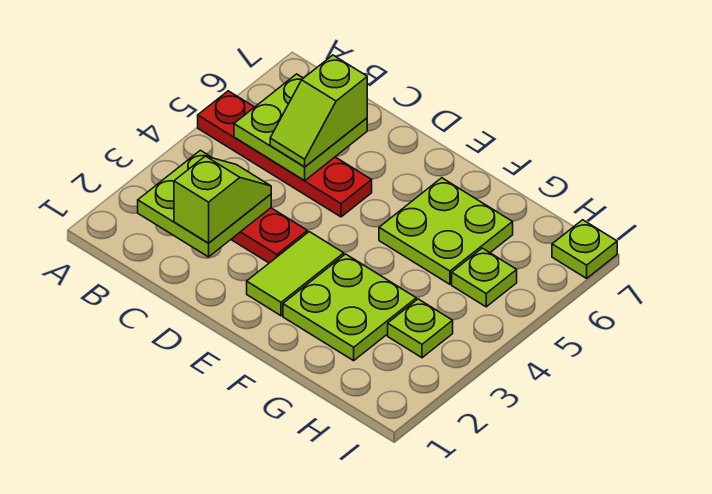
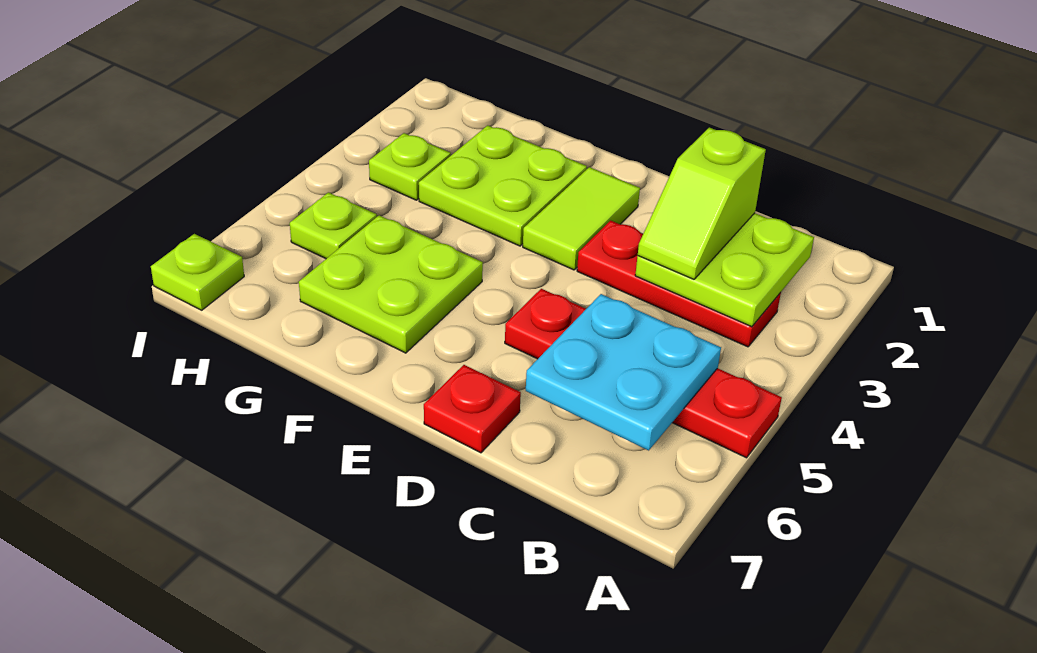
lime plate B5:C6 level 2 -> cyan plate B5:C6 level 2
lime slope C5:C6 level 3 top 6 -> none
none -> red plate D7 level 1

» WHAT YOU SHOULD DO:
Only the lines of the data holding the string "plate" are wanted; copy each of them.

» ANSWER:
lime plate B5:C6 level 2 -> cyan plate B5:C6 level 2
none -> red plate D7 level 1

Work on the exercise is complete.